Copy each line of the data beneath in which the word "gâteau" appears.

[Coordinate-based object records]
******
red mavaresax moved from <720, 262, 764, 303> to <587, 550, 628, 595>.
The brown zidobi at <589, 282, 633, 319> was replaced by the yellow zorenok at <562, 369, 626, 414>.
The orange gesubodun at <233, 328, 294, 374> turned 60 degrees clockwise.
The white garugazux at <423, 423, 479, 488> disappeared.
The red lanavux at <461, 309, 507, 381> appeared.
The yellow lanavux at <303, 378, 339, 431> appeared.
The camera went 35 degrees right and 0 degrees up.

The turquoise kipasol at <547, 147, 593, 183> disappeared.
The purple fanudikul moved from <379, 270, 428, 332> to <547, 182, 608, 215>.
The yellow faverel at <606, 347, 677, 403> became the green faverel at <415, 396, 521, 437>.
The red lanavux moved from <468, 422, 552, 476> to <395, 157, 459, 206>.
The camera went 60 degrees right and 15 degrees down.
******
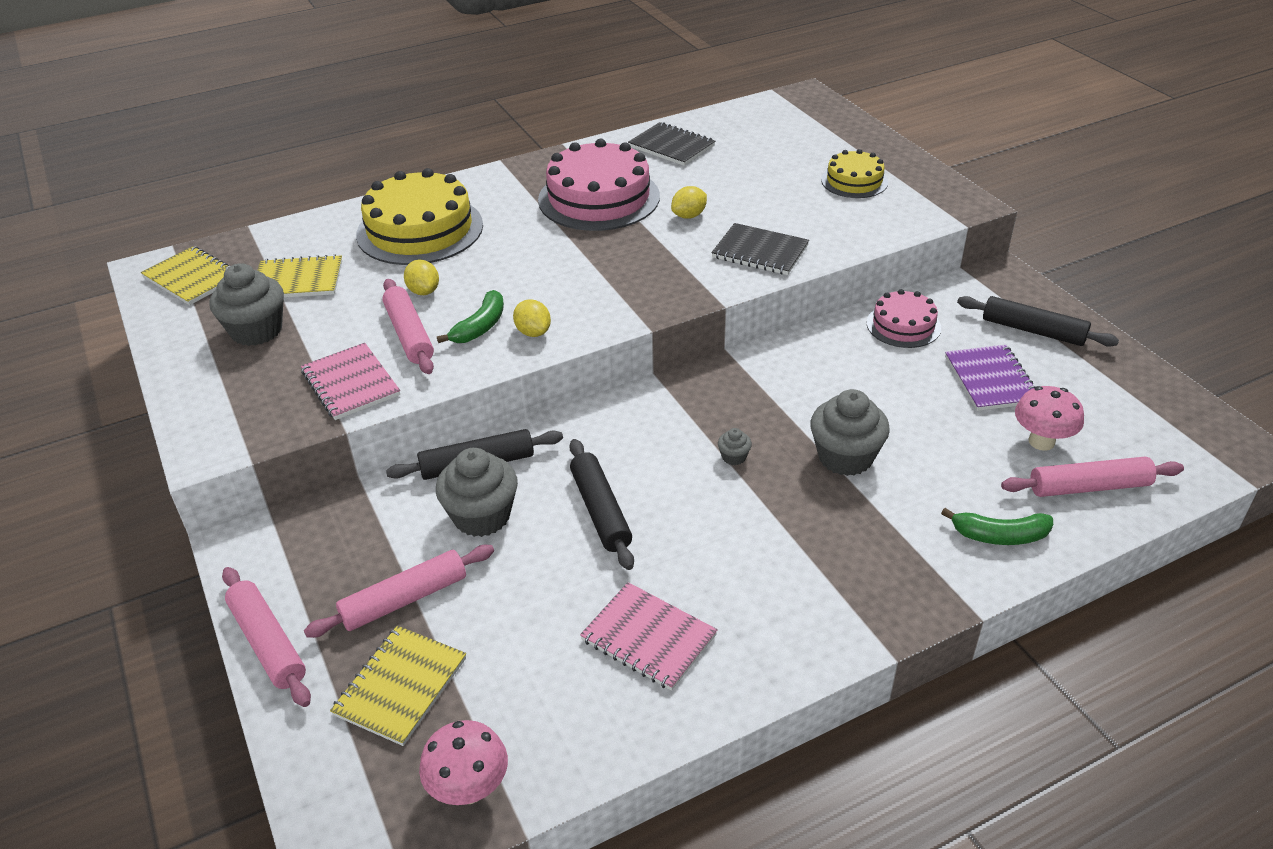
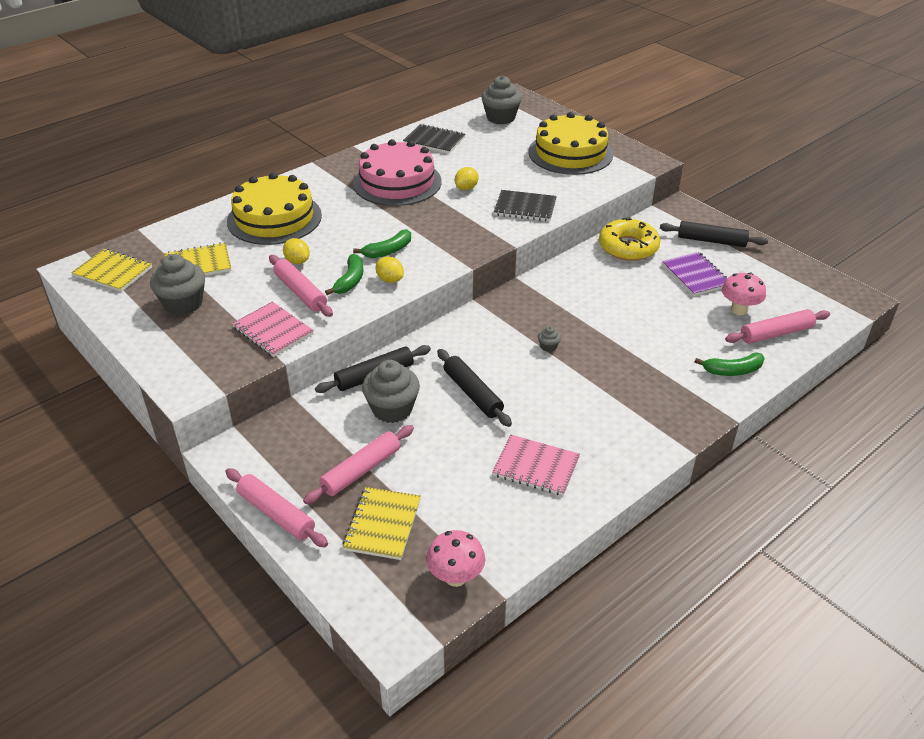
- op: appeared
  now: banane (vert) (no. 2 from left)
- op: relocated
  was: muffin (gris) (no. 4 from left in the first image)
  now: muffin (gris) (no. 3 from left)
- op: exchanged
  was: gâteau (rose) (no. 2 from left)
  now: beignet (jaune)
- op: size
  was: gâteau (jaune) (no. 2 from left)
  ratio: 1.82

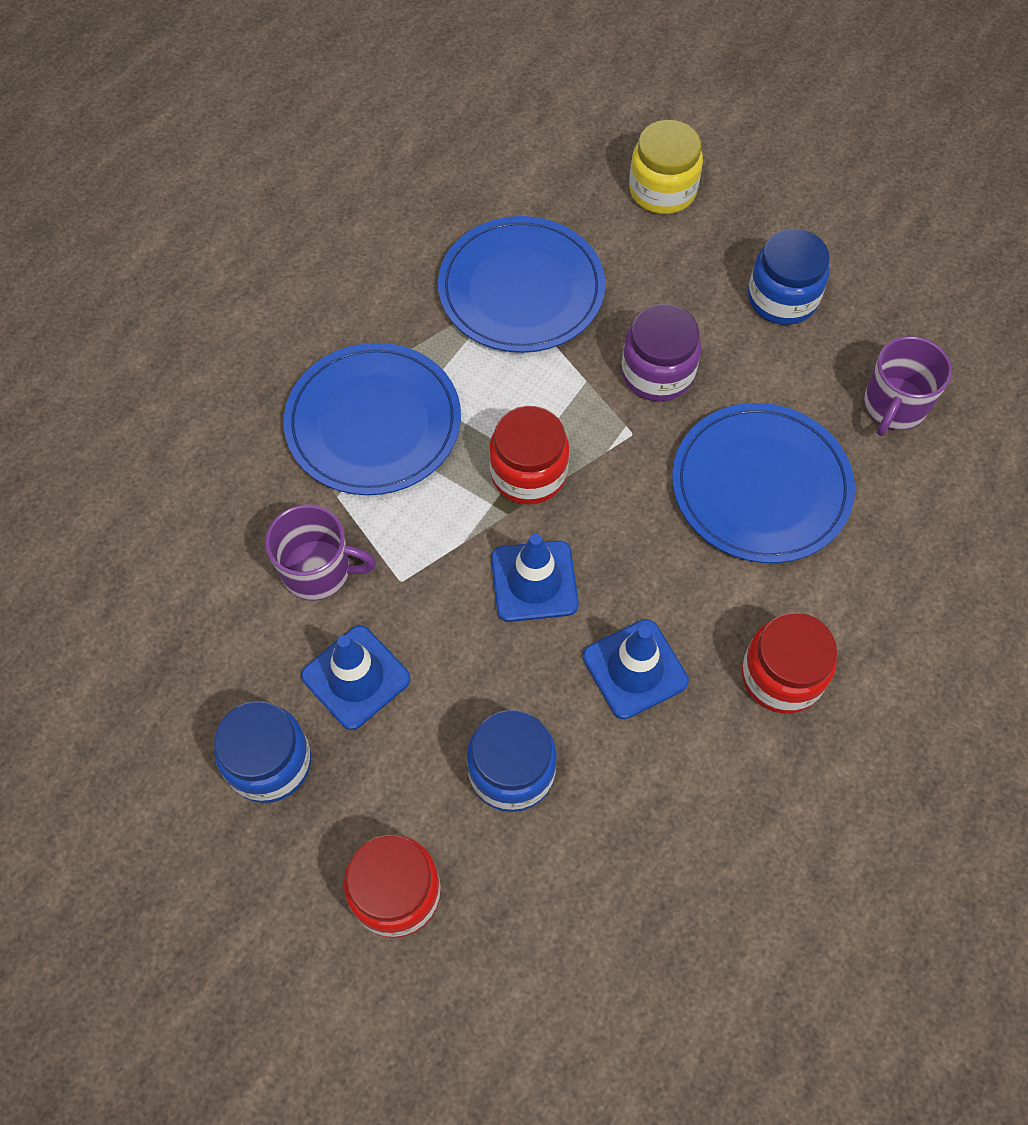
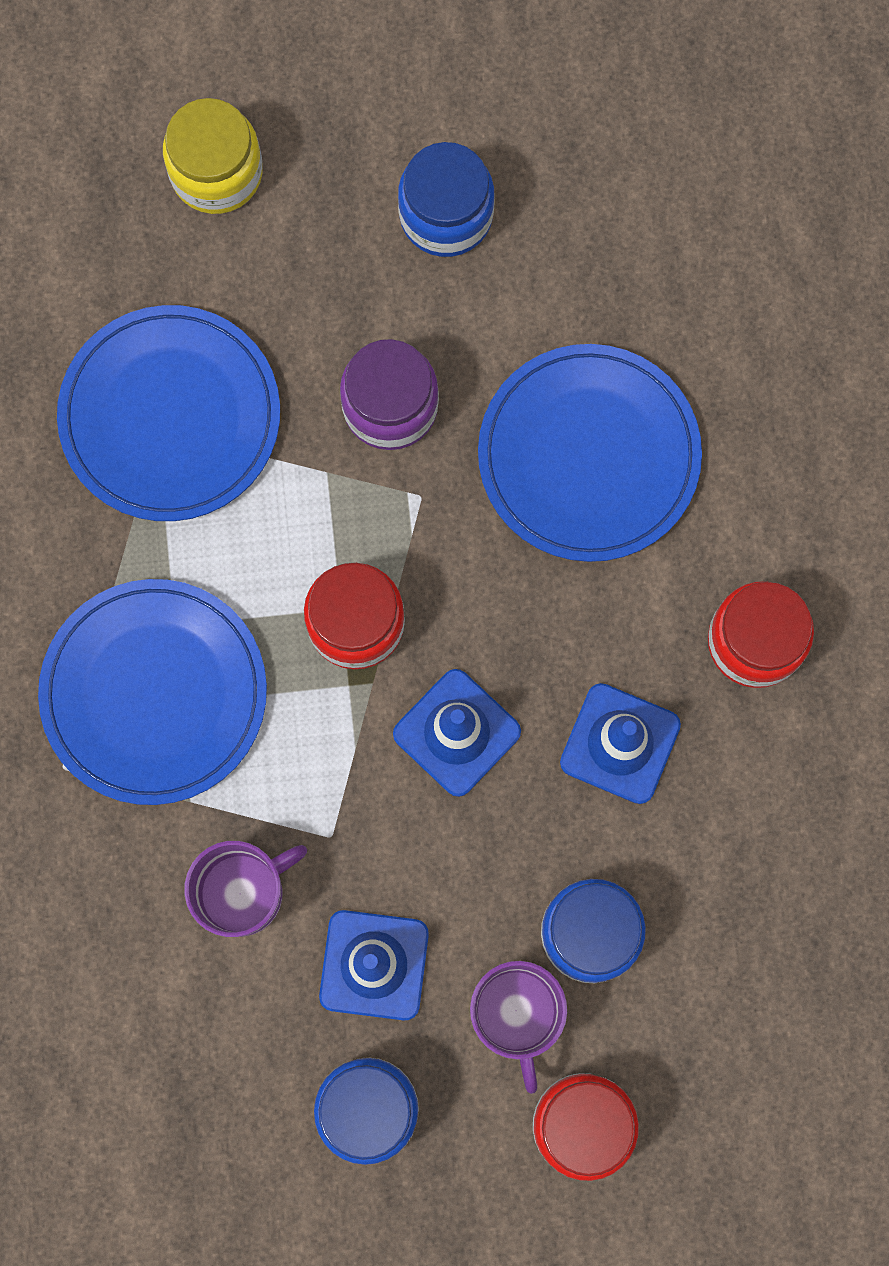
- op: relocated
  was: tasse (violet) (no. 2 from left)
******
#### [ANSWER TO THIS EXERCISE]
  was: gâteau (rose) (no. 2 from left)
  was: gâteau (jaune) (no. 2 from left)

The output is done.